**The input:**
========================================================================
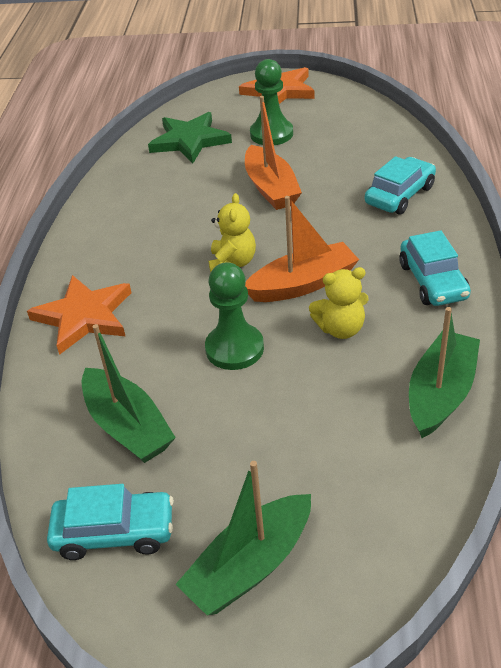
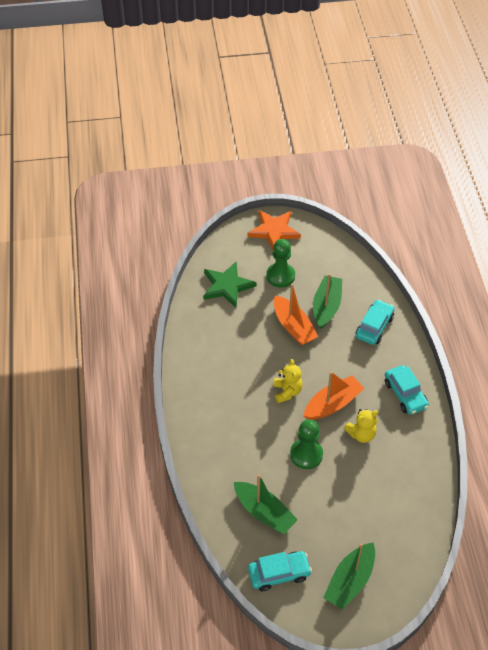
camera: 15 degrees left, 10 degrees up
(84, 316) = (212, 441): orange star -> none
(440, 394) = (421, 471): green boat -> green boat (326, 306)

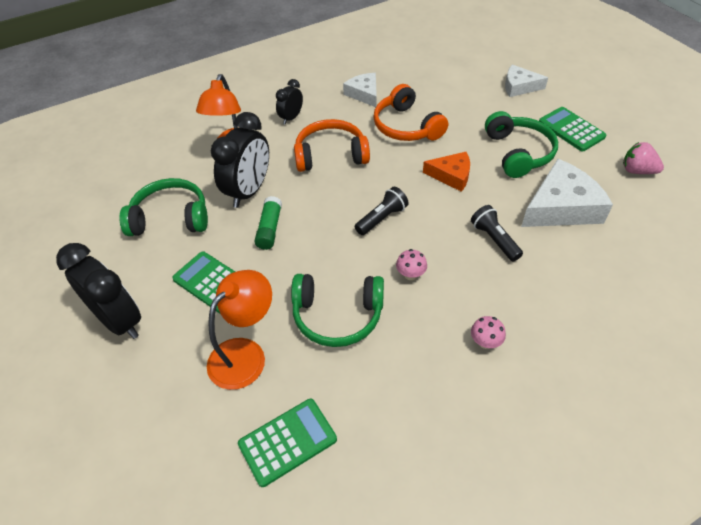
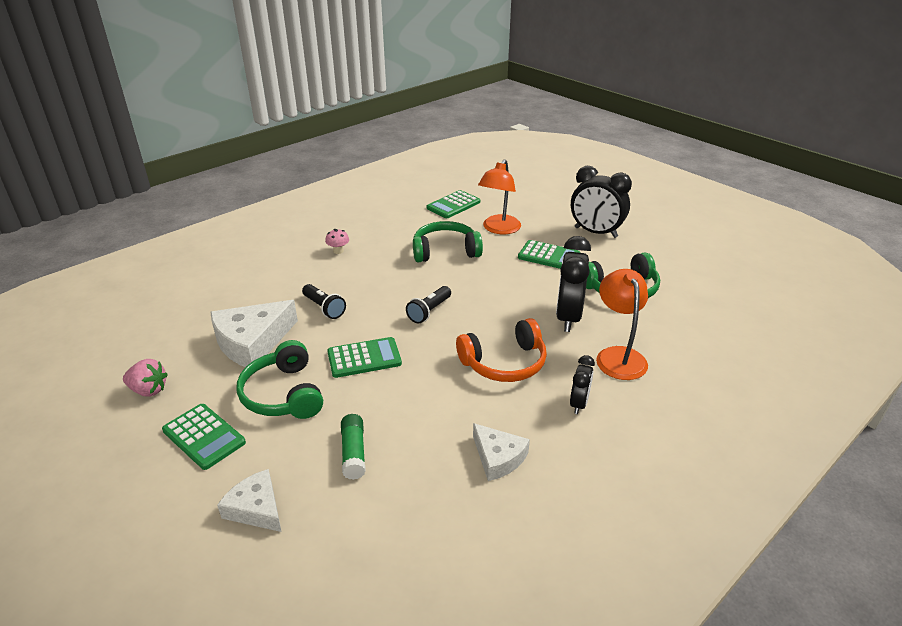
camera: 165 degrees right, 15 degrees down
(269, 229) = (527, 292): green glue stick -> green glue stick (353, 452)
(406, 126) = (424, 412): orange headphones -> none
(410, 275) = (396, 278): pink mushroom -> none
(451, 175) = (364, 358): orange cheese -> green calculator
(519, 87) = (256, 508): white cheese -> white cheese turned 135 degrees counterclockwise

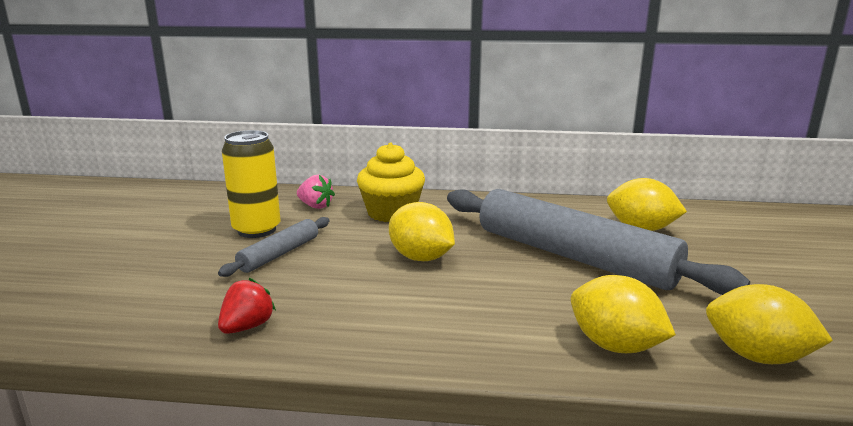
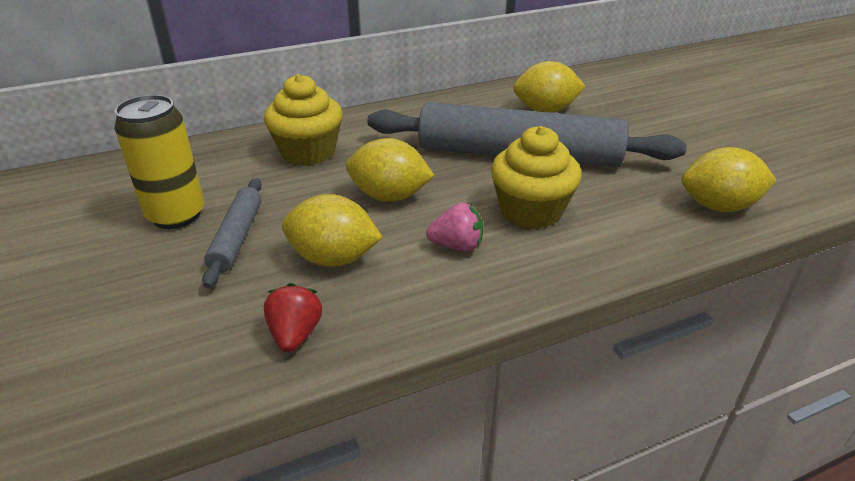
camera: 30 degrees left, 15 degrees up
(315, 206) = (214, 165): pink strawberry -> pink strawberry (457, 246)
(535, 302) = (531, 211): none -> yellow cupcake
(615, 346) = (624, 232): yellow lemon -> yellow lemon (333, 258)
========================================================================
**Your task:** For the material above, repeat each line exactly and leave out the pictures.

**Answer to the exercise:**
camera: 15 degrees left, 10 degrees up
(84, 316) = (212, 441): orange star -> none
(440, 394) = (421, 471): green boat -> green boat (326, 306)

camera: 165 degrees right, 15 degrees down
(269, 229) = (527, 292): green glue stick -> green glue stick (353, 452)
(406, 126) = (424, 412): orange headphones -> none
(410, 275) = (396, 278): pink mushroom -> none
(451, 175) = (364, 358): orange cheese -> green calculator
(519, 87) = (256, 508): white cheese -> white cheese turned 135 degrees counterclockwise

camera: 30 degrees left, 15 degrees up
(315, 206) = (214, 165): pink strawberry -> pink strawberry (457, 246)
(535, 302) = (531, 211): none -> yellow cupcake
(615, 346) = (624, 232): yellow lemon -> yellow lemon (333, 258)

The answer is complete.